(LISTED RECORDS Opens)
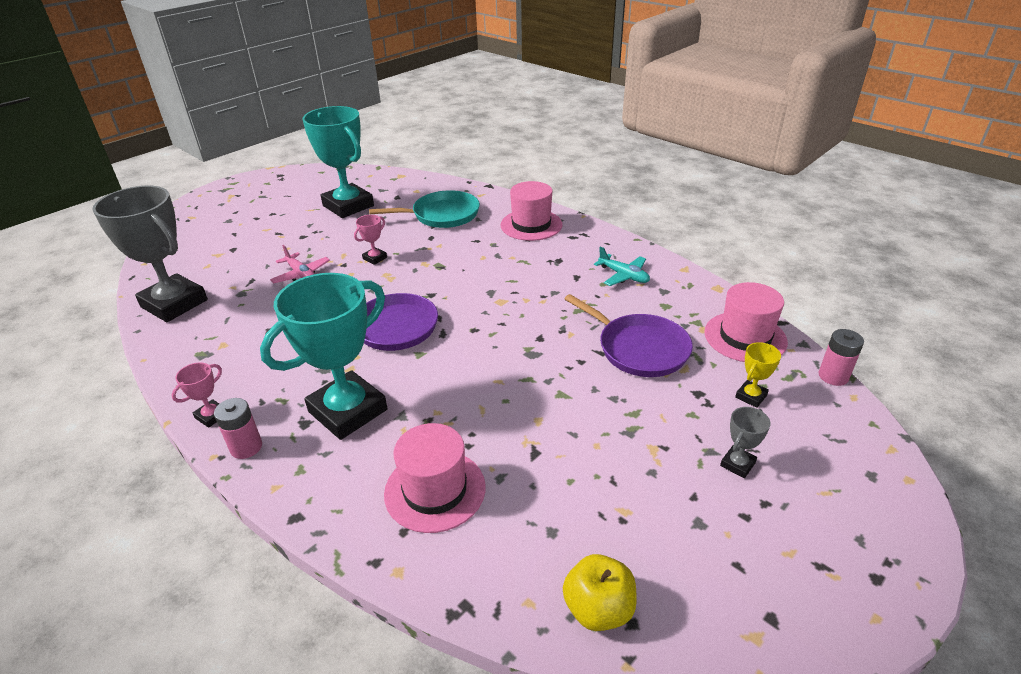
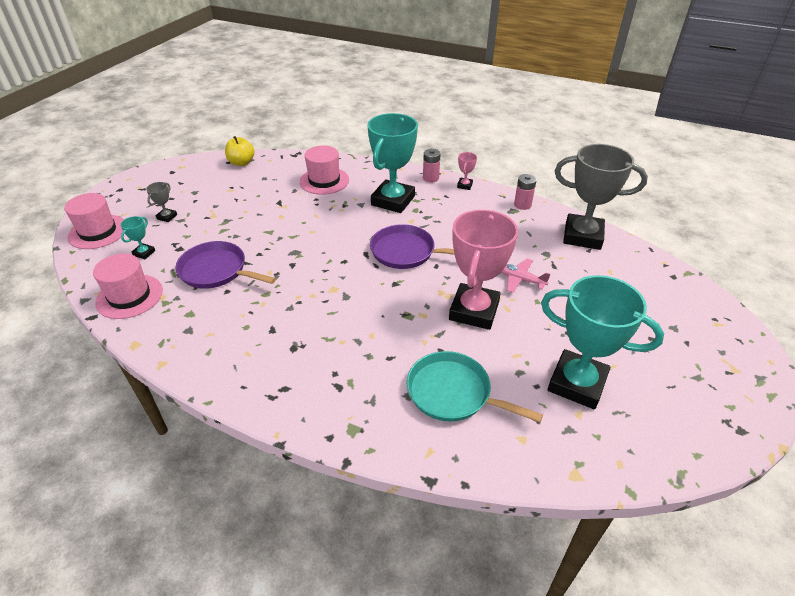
camera: 160 degrees right, 5 degrees up
(375, 258) = (474, 311): pink trophy -> pink trophy, size x2.43
(442, 215) = (453, 393): turquoise pan -> turquoise pan turned 60 degrees clockwise
(531, 225) = (338, 399): pink hat -> pink hat (98, 232)
(623, 276) = (226, 341): turquoise plane -> none
(751, 396) = (144, 253): yellow trophy -> turquoise trophy
(833, 376) = (77, 277): pink battery -> pink battery (522, 205)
(LISTED RECORDS Closes)
WHAT YOU ARE ASKED TO DO
Transcribe all of the records exactly, without reproducing their pictures.

REPLY TO THE TASK
camera: 160 degrees right, 5 degrees up
(375, 258) = (474, 311): pink trophy -> pink trophy, size x2.43
(442, 215) = (453, 393): turquoise pan -> turquoise pan turned 60 degrees clockwise
(531, 225) = (338, 399): pink hat -> pink hat (98, 232)
(623, 276) = (226, 341): turquoise plane -> none
(751, 396) = (144, 253): yellow trophy -> turquoise trophy
(833, 376) = (77, 277): pink battery -> pink battery (522, 205)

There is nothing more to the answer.